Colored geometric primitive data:
● ● ● ● ●

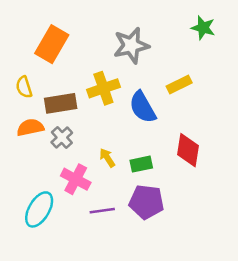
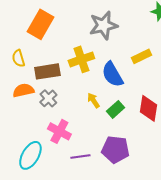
yellow arrow: (107, 158) -> (93, 100), moved
green rectangle: (141, 164) -> (115, 109), moved, turned -30

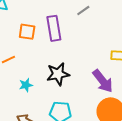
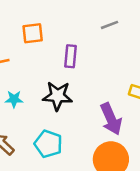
purple rectangle: (54, 28) -> (70, 56), moved, size x0.7
orange square: (27, 32) -> (33, 33), turned -30

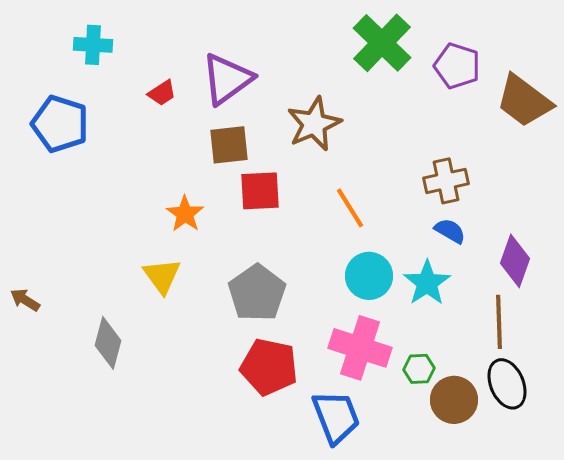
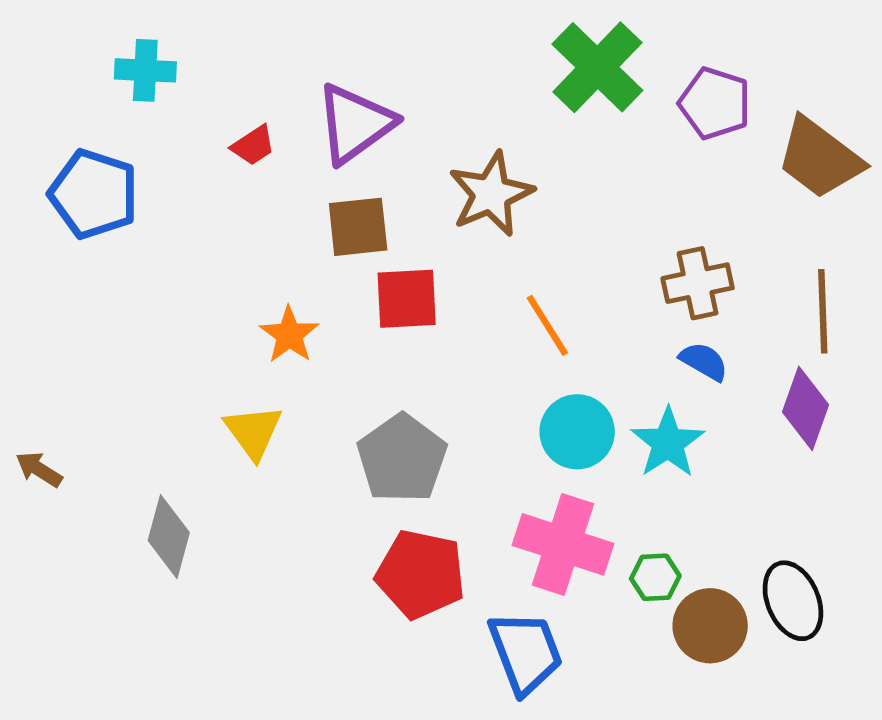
brown line: (499, 322) -> (823, 311), moved

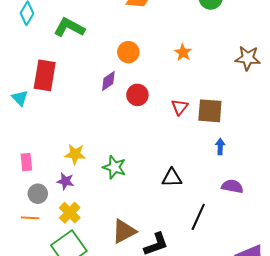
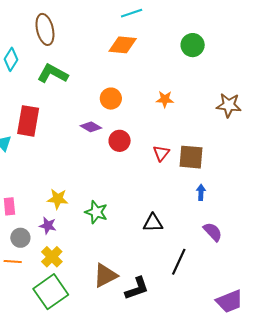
orange star: (183, 52) -> (165, 99), turned -30
purple diamond: (108, 81) -> (91, 127), turned 65
purple semicircle: (232, 186) -> (213, 232), turned 35

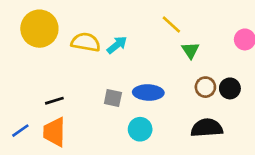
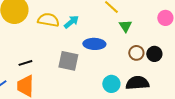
blue ellipse: (148, 93) -> (94, 44), moved
gray square: (113, 98) -> (68, 61), size x1.5
cyan circle: (140, 129) -> (111, 84), moved

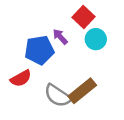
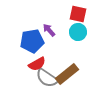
red square: (83, 17) -> (78, 14), moved, turned -30
red semicircle: (21, 78) -> (37, 64), moved

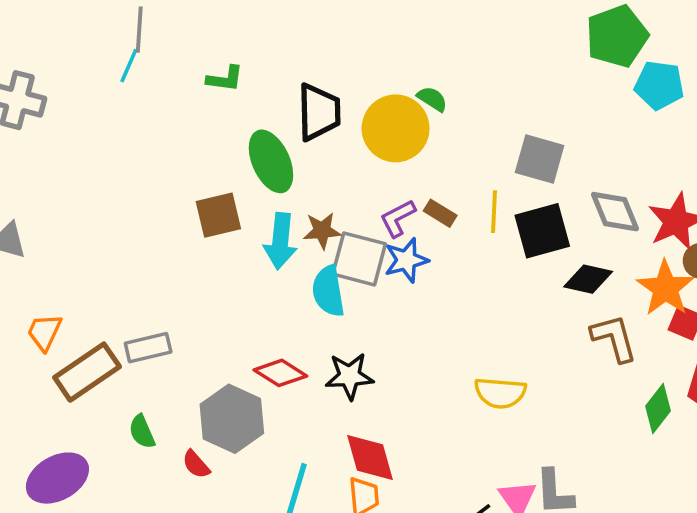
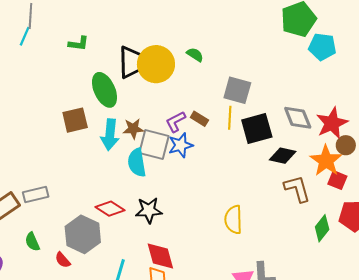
yellow circle: (396, 128) -> (156, 64), moved
gray square: (540, 159) -> (237, 90), moved
yellow semicircle: (500, 393) -> (233, 220), turned 84

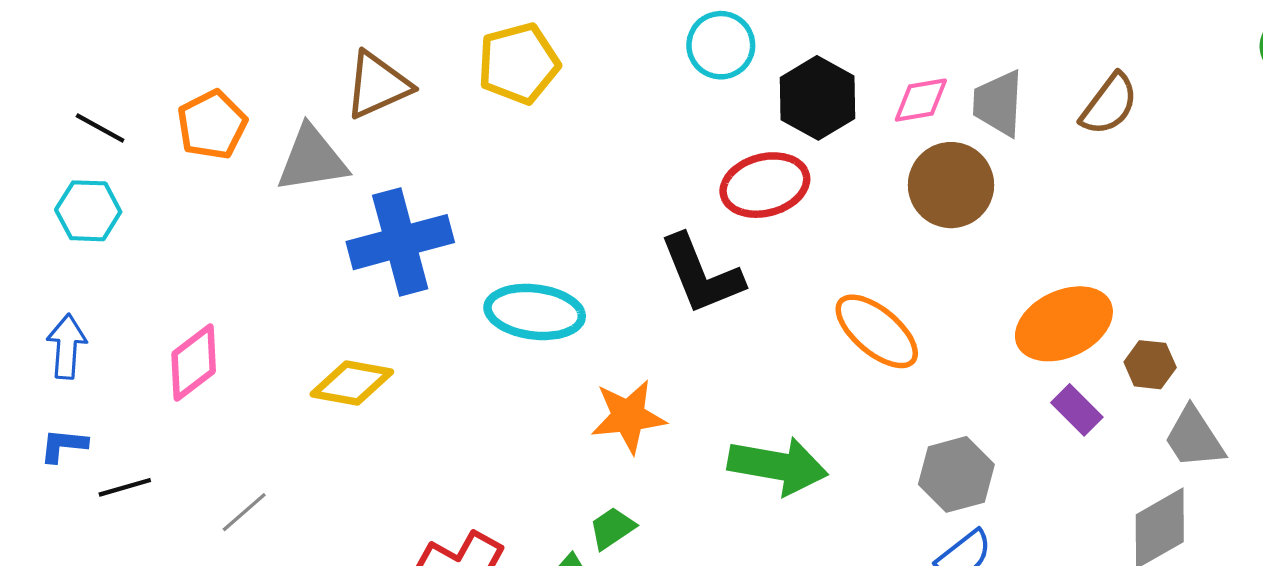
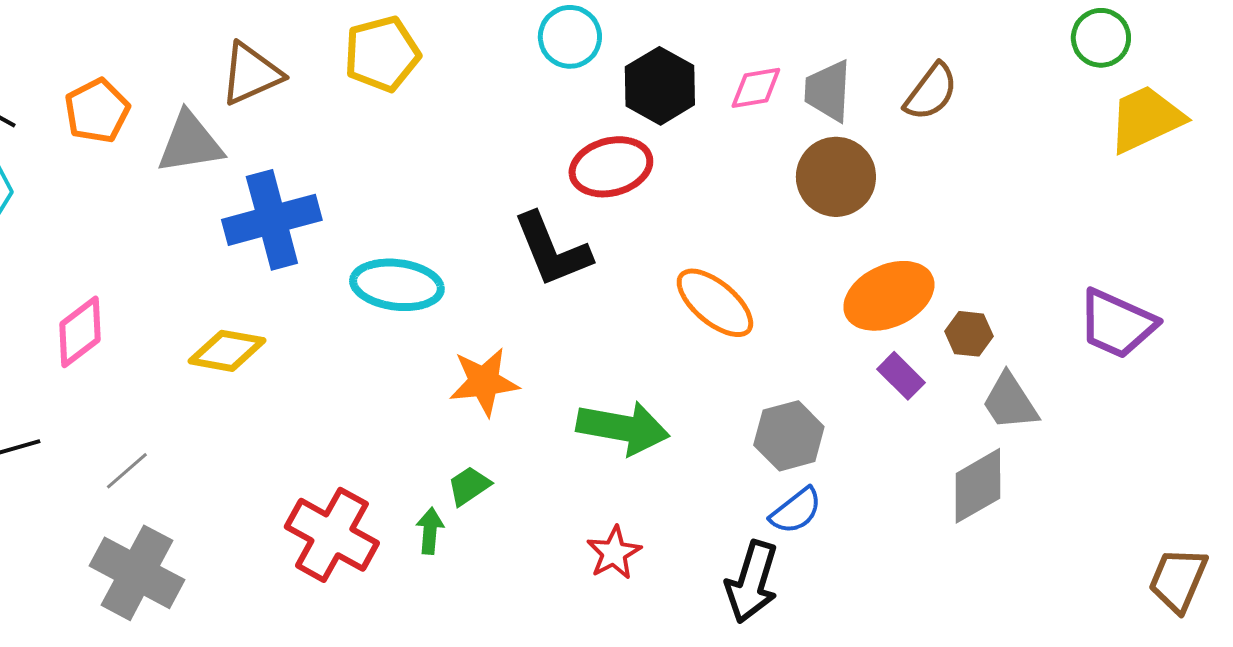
brown circle: (951, 185) -> (836, 177), moved

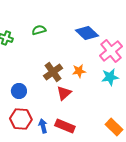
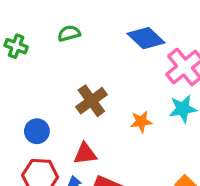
orange star: (79, 71) -> (141, 122), moved
red triangle: (64, 93) -> (85, 154), moved, turned 35

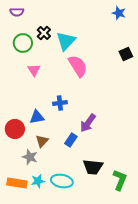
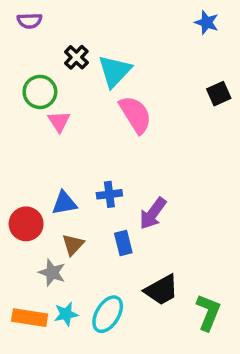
green circle: (23, 43) -> (40, 92), moved
blue cross: (60, 103) -> (109, 194), moved
blue rectangle: (71, 140) -> (123, 243), turned -48
black trapezoid: (93, 167) -> (161, 290), turned -35
cyan ellipse: (62, 181) -> (108, 314), turned -70

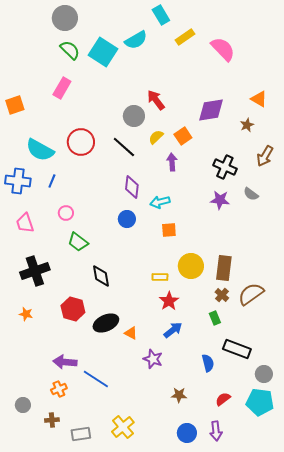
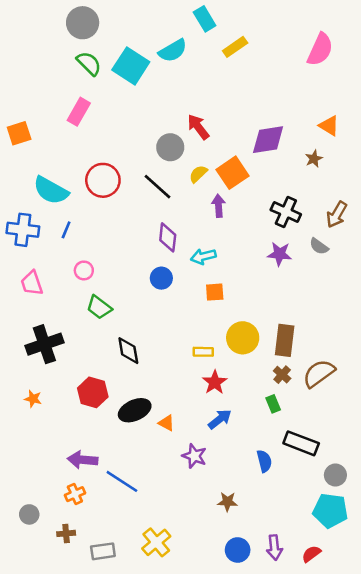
pink semicircle: (223, 49) -> (320, 49), moved, turned 68
orange square: (183, 136) -> (233, 173), size x1.4
brown arrow: (265, 156) -> (337, 215), moved
red semicircle: (223, 399) -> (311, 554), moved

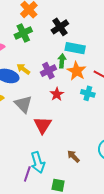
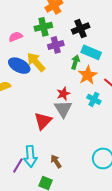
yellow arrow: (23, 69) -> (36, 62), size x1.5
purple cross: (48, 71) -> (56, 45), moved
gray triangle: (23, 104) -> (63, 109), moved
brown arrow: (73, 156) -> (56, 161), moved

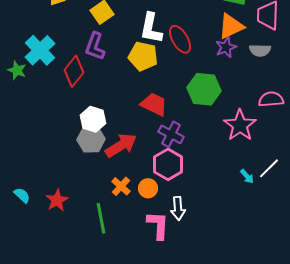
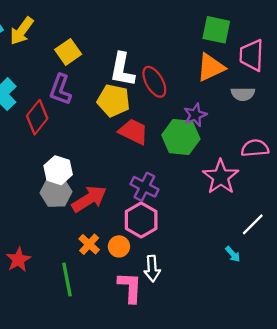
purple star: (226, 47) -> (195, 115), moved
red trapezoid: (154, 104) -> (133, 132), moved
cyan arrow: (247, 176) -> (233, 254), moved

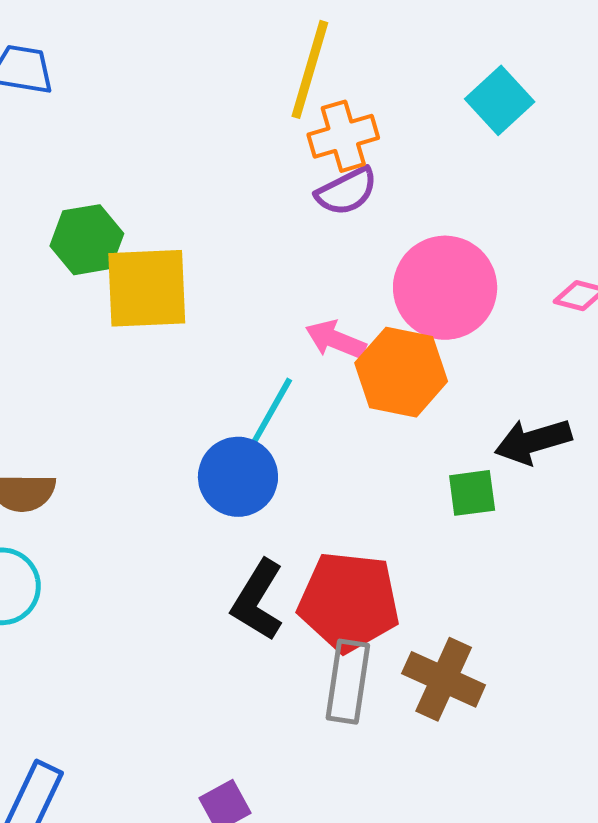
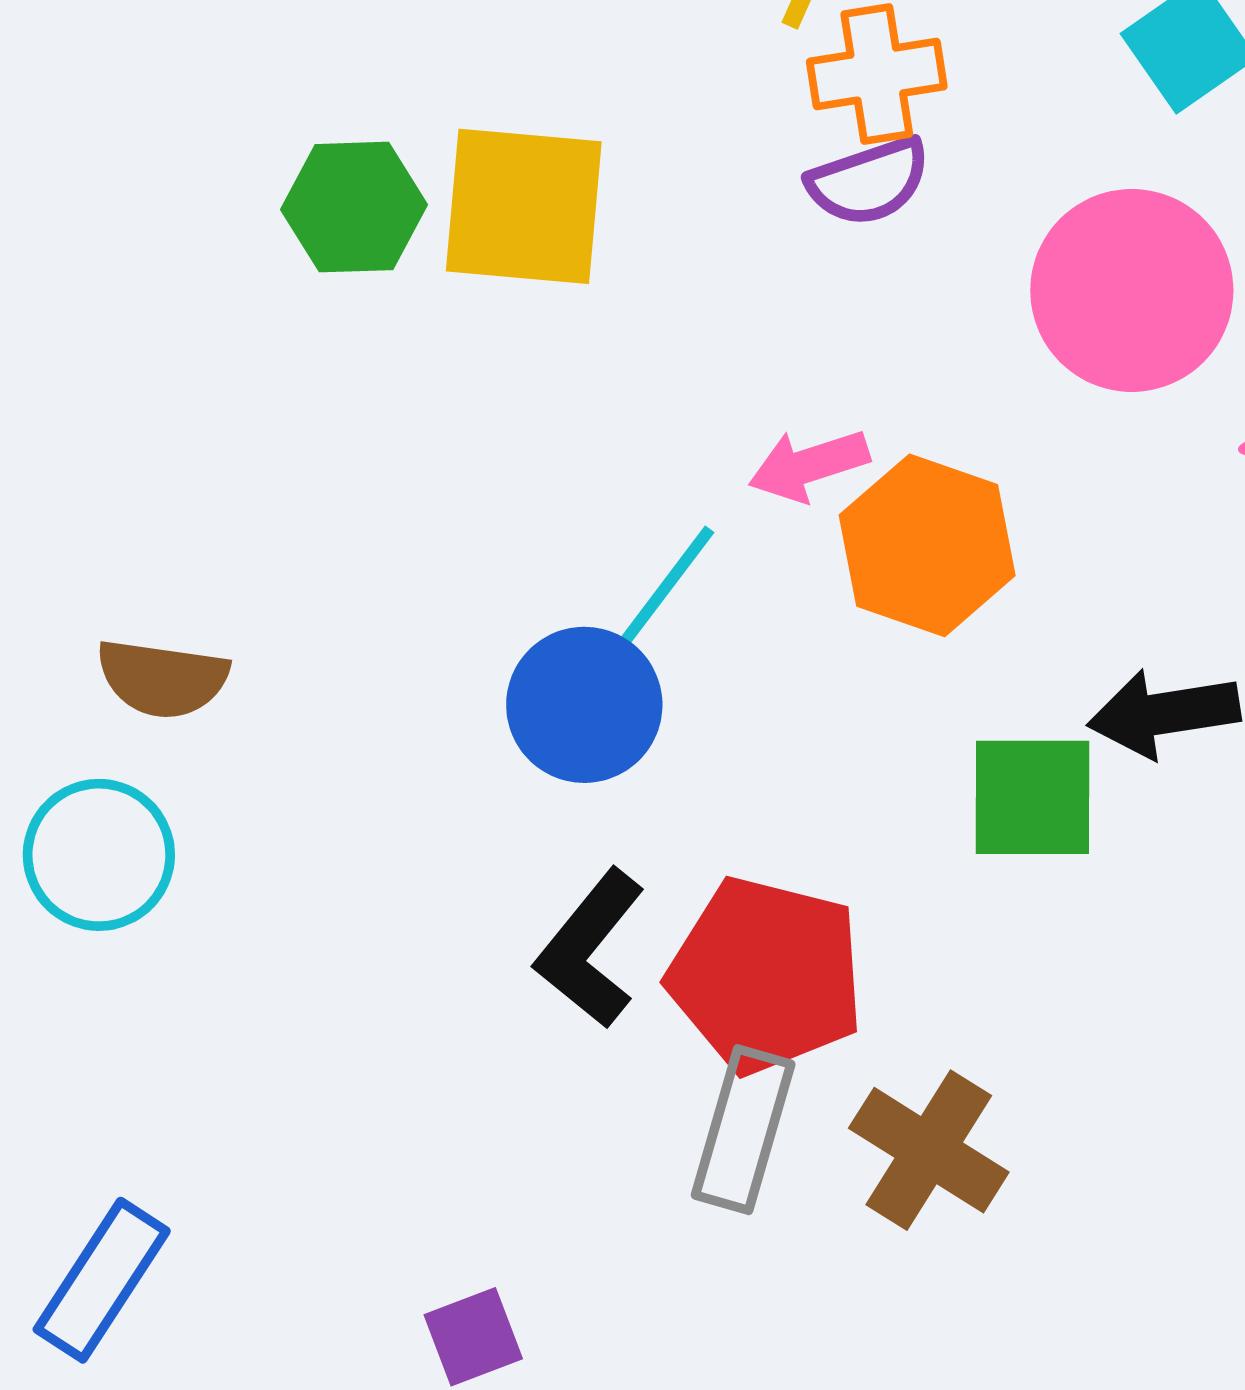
yellow square: (147, 288) -> (524, 206), moved
pink circle: (445, 288) -> (1132, 290), moved
pink arrow: (336, 340) -> (809, 465), turned -48
green square: (472, 493) -> (1032, 797), size x1.4

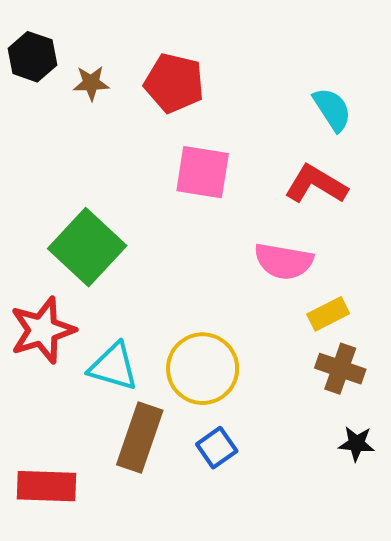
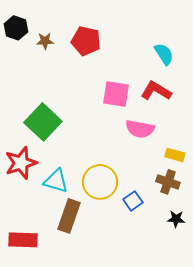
pink square: (203, 172) -> (116, 94), moved
yellow rectangle: (328, 314) -> (175, 155), moved, turned 42
blue square: (217, 448) -> (133, 201), moved

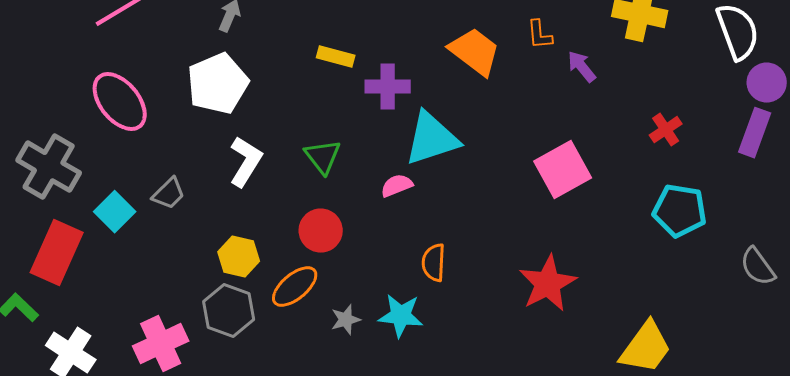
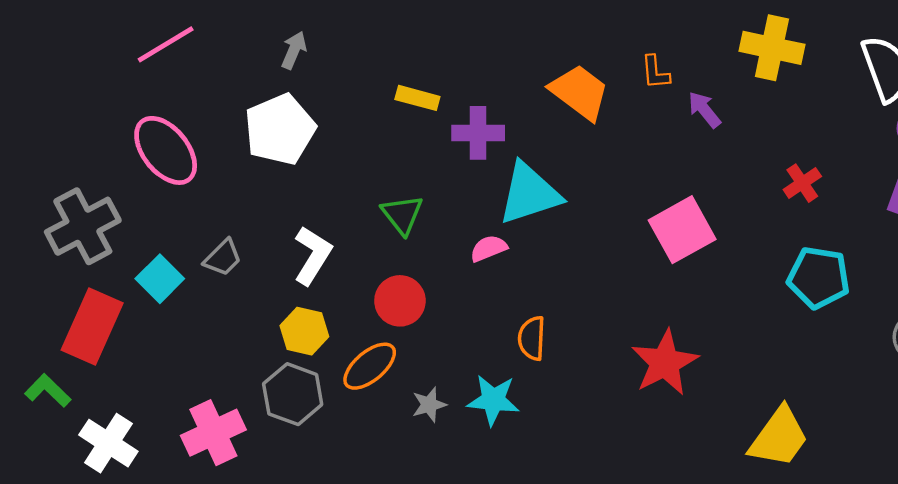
white L-shape: (246, 162) -> (313, 255), moved
gray cross: (49, 167) -> (83, 226), turned 32

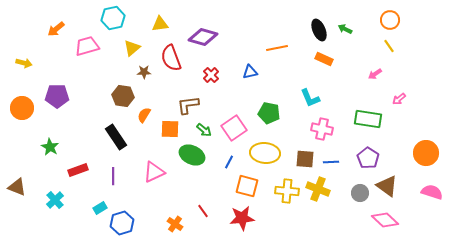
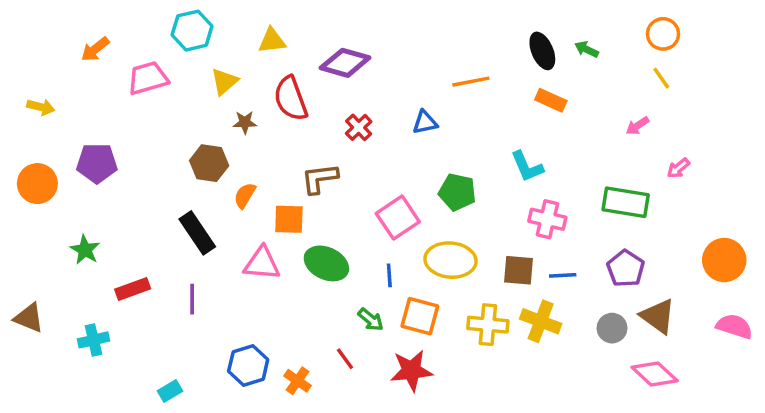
green arrow: (204, 130) -> (371, 320), moved
blue line: (229, 162) -> (389, 275), turned -32
pink triangle: (154, 172) -> (262, 263), moved, turned 30
cyan cross: (55, 200) -> (93, 340), turned 30
cyan rectangle: (100, 208) -> (170, 391), moved
blue hexagon: (122, 223) -> (248, 365), moved

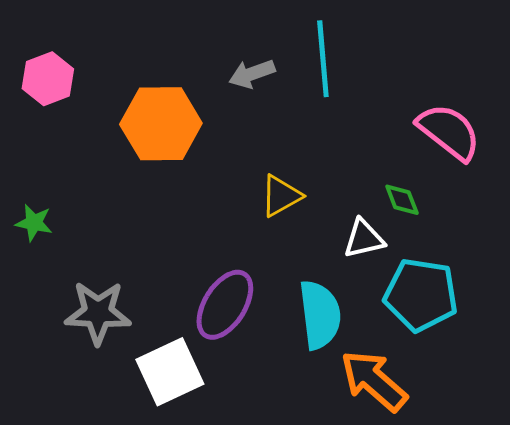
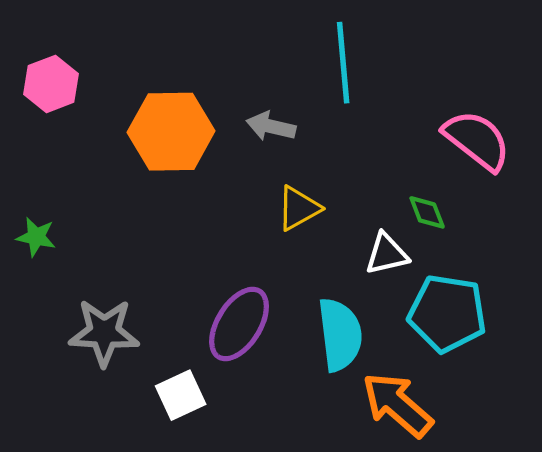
gray arrow: (252, 74) -> (271, 126), moved, turned 33
white square: (170, 372) -> (181, 395), size x0.7

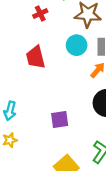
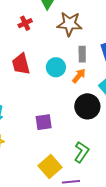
cyan circle: (77, 45) -> (56, 67), moved

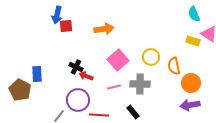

● ● ● ● ●

YOUR GOAL:
Given the entries above, transcribe exactly the lines from the one holding "white L-shape: (246, 162)" through the one holding "gray arrow: (252, 74)"; pictures do not belong in the transcription.

WRITTEN REPLY:
white L-shape: (246, 162) -> (313, 255), moved
gray cross: (49, 167) -> (83, 226), turned 32

green arrow: (204, 130) -> (371, 320), moved
blue line: (229, 162) -> (389, 275), turned -32
pink triangle: (154, 172) -> (262, 263), moved, turned 30
cyan cross: (55, 200) -> (93, 340), turned 30
cyan rectangle: (100, 208) -> (170, 391), moved
blue hexagon: (122, 223) -> (248, 365), moved

gray arrow: (252, 74) -> (271, 126), moved, turned 33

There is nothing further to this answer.